## [Task to complete]
The answer must be a single number: how many lines of the records below contain "ring".

Data extracted from a collection
------------------------------------------------
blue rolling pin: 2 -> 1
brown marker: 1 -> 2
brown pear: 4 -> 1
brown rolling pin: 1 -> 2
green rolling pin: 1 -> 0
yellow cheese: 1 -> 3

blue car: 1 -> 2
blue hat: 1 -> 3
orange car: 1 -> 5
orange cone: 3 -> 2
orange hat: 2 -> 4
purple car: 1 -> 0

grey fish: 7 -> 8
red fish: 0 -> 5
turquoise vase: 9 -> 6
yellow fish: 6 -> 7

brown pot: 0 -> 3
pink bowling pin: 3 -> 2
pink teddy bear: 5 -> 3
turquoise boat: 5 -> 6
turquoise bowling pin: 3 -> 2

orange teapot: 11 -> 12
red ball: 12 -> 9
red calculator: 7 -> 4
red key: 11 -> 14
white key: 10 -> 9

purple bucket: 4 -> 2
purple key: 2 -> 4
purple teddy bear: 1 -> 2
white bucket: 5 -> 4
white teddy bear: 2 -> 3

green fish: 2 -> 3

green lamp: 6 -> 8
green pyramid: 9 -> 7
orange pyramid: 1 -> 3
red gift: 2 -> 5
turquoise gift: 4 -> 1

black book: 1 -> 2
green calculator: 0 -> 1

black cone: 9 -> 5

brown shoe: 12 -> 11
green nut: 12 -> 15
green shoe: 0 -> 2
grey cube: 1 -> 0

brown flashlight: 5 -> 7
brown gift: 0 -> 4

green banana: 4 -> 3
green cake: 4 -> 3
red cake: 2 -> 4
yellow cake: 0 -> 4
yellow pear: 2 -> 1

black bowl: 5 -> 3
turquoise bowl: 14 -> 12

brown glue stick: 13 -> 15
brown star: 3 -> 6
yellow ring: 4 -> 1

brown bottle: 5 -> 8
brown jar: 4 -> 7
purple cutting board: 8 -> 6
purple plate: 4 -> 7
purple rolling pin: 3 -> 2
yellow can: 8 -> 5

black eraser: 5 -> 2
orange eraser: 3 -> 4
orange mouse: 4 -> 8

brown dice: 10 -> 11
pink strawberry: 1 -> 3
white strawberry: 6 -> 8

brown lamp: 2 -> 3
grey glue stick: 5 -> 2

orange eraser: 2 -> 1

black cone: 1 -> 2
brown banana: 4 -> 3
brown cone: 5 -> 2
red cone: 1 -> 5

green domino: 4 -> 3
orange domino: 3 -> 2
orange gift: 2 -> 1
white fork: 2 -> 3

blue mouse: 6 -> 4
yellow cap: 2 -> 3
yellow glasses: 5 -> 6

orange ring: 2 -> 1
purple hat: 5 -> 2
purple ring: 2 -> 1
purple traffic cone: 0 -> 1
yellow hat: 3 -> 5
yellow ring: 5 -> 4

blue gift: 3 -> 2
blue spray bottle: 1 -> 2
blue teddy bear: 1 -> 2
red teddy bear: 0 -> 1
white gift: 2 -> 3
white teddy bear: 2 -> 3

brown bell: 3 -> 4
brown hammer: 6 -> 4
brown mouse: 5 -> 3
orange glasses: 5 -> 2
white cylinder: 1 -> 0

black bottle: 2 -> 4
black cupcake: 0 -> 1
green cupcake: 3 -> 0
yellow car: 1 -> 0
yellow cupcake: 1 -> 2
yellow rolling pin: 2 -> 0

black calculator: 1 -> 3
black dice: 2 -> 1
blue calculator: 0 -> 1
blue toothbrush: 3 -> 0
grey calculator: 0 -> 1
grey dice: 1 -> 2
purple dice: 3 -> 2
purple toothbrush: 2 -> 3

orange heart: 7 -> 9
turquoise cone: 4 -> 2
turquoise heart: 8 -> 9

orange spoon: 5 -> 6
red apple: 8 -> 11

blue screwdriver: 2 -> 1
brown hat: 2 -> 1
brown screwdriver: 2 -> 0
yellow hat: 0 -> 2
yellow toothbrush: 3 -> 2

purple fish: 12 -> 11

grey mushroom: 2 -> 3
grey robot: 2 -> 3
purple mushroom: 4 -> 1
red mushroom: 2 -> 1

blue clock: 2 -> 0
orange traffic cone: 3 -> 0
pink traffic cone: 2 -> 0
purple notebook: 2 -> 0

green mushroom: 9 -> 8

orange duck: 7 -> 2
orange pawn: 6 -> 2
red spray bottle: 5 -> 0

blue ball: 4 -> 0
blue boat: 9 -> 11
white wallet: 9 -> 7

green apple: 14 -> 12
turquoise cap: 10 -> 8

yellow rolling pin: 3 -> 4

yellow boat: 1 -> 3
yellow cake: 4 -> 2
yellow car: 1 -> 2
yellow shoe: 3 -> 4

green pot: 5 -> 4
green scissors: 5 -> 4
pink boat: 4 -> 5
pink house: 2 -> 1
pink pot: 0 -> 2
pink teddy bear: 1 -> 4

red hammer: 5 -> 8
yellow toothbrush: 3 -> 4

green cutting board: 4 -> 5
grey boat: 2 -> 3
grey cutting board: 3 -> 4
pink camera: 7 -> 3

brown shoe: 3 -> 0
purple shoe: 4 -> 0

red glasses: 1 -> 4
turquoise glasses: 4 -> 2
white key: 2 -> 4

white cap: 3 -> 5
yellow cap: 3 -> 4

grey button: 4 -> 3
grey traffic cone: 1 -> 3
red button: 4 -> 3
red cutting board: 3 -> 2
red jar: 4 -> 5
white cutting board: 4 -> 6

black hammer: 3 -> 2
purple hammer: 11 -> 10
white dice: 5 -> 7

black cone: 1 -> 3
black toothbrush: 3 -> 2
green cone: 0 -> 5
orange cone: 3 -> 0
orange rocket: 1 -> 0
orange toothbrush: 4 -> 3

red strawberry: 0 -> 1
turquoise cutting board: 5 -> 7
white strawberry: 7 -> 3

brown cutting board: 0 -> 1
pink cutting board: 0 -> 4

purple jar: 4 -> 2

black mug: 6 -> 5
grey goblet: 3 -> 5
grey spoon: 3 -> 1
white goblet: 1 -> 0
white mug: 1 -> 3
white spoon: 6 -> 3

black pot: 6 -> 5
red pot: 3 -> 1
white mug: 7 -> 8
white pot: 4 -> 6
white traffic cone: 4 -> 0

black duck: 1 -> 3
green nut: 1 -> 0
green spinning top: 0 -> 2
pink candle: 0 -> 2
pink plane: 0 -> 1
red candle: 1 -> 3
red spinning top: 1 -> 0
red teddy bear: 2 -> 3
------------------------------------------------
## [Task answer]
4